• TASK DIRECTIONS:
Reproduce each line, exactly, from the one containing "yellow flashlight: 0 -> 2" through the end of the material. Exclude pictures.

• MATERIALS PROVIDED:
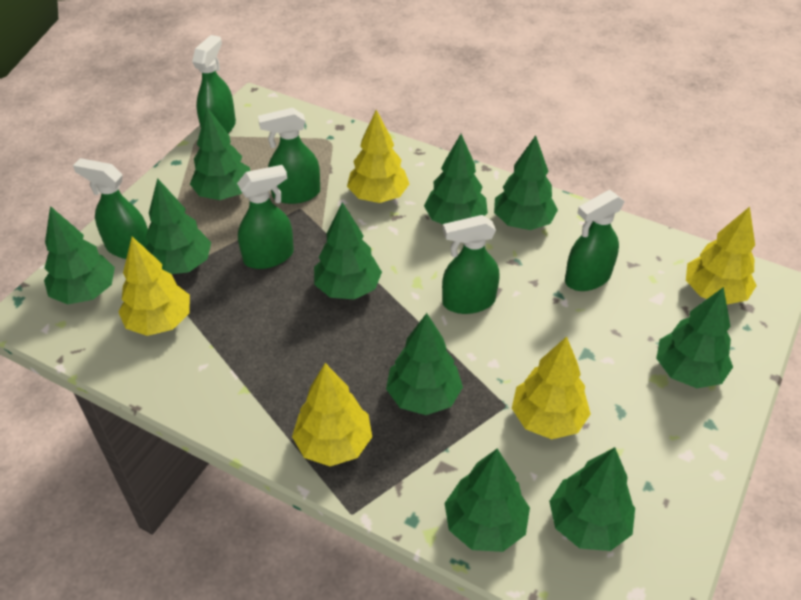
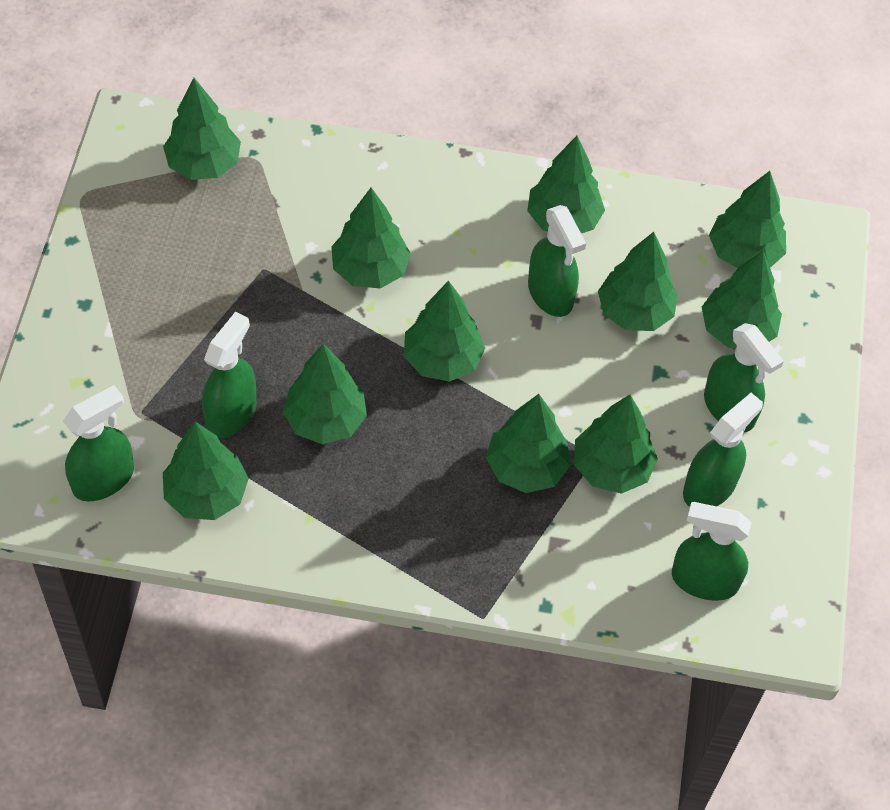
green tree: 10 -> 11
yellow tree: 5 -> 0

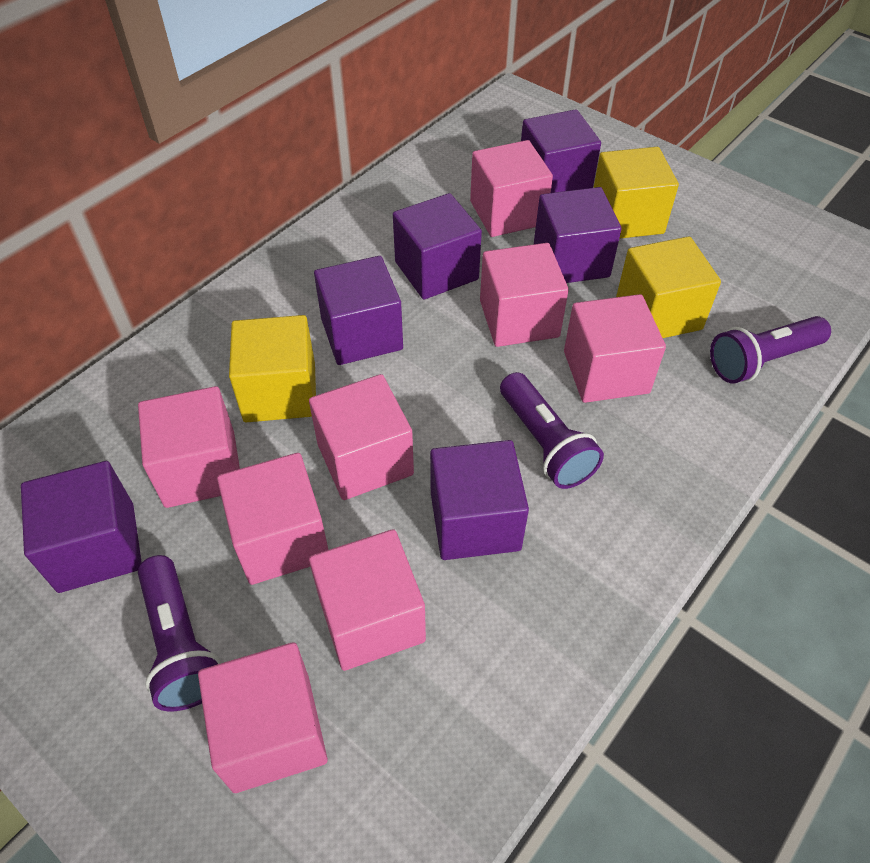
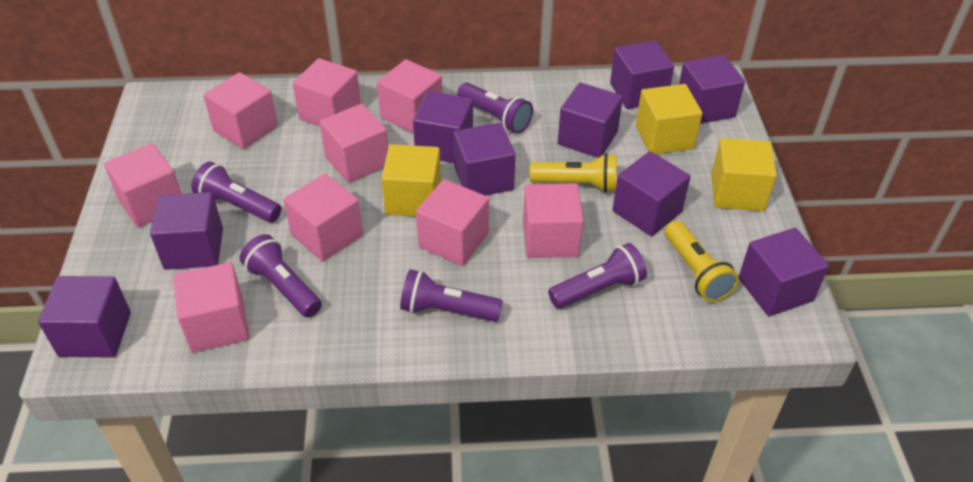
pink cube: 8 -> 9
purple cube: 6 -> 9
purple flashlight: 3 -> 5
yellow flashlight: 0 -> 2

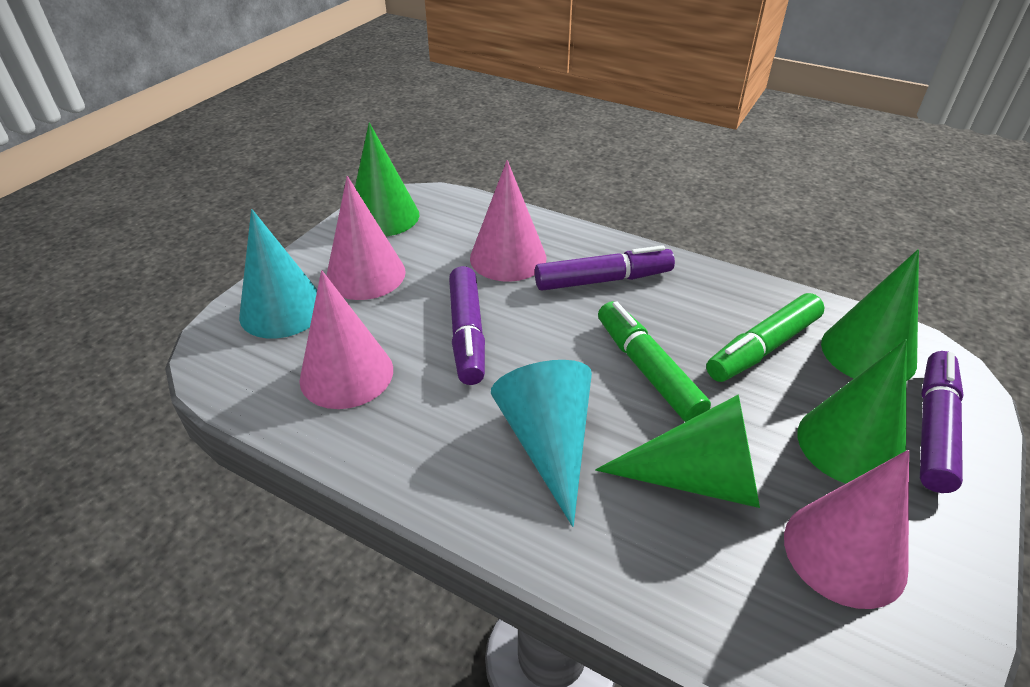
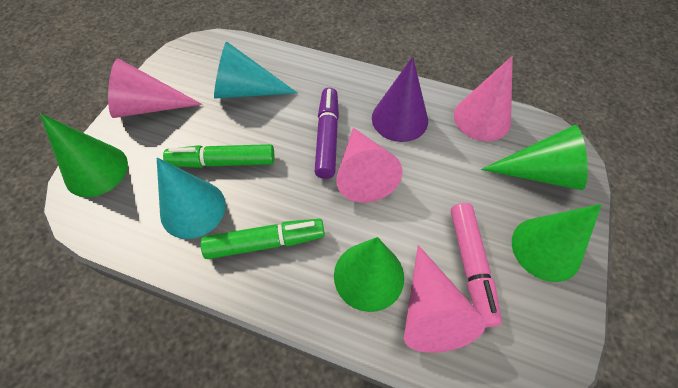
pink marker: 0 -> 1
purple cone: 0 -> 1
purple marker: 3 -> 1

• YOUR SOLUTION:
yellow flashlight: 0 -> 2

pink marker: 0 -> 1
purple cone: 0 -> 1
purple marker: 3 -> 1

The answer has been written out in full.